§ **Problem**: Find "brown brick L5" and "brown brick N3:O3" in the records below. Copy the lines holding them and every line between, exactly, and no others.

#### Data for analysis

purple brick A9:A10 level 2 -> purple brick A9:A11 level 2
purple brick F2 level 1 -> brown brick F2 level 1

########
#### Data for analysis

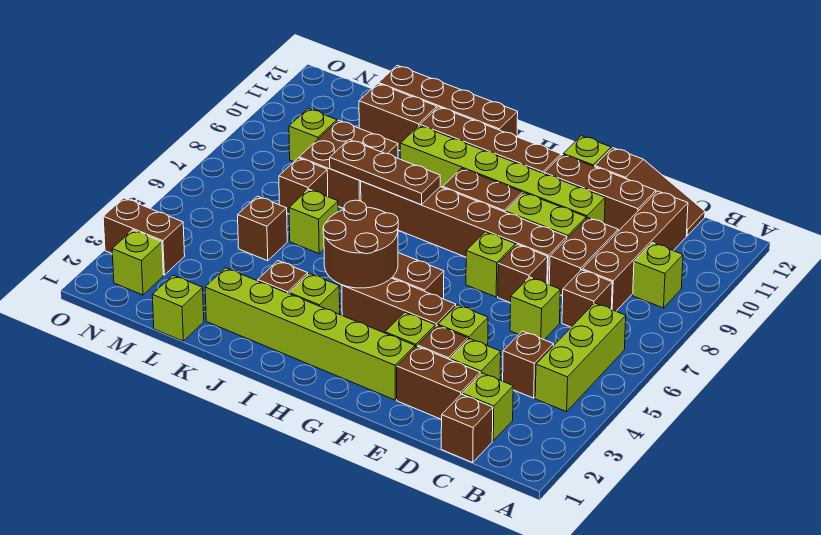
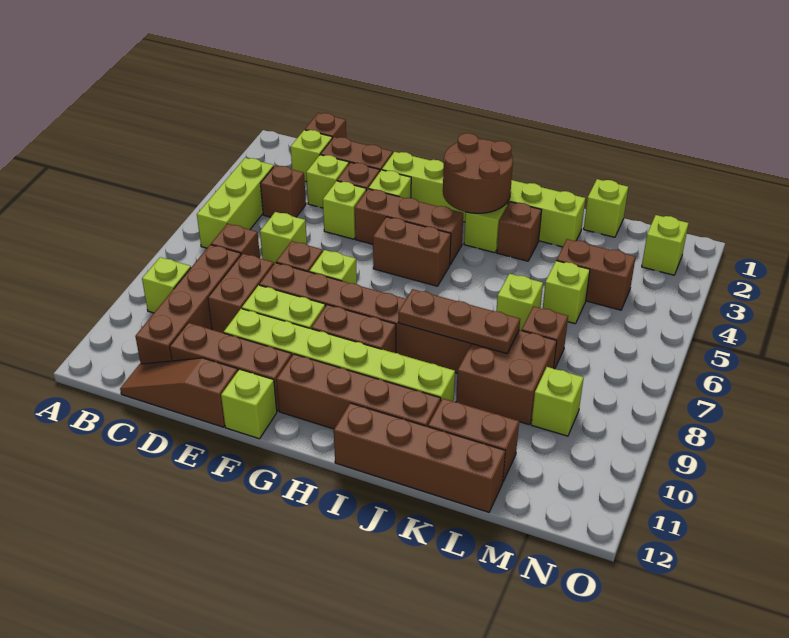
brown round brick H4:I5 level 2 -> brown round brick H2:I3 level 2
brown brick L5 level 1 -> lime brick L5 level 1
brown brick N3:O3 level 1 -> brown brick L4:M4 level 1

########

§ **Output below**:
brown brick L5 level 1 -> lime brick L5 level 1
brown brick N3:O3 level 1 -> brown brick L4:M4 level 1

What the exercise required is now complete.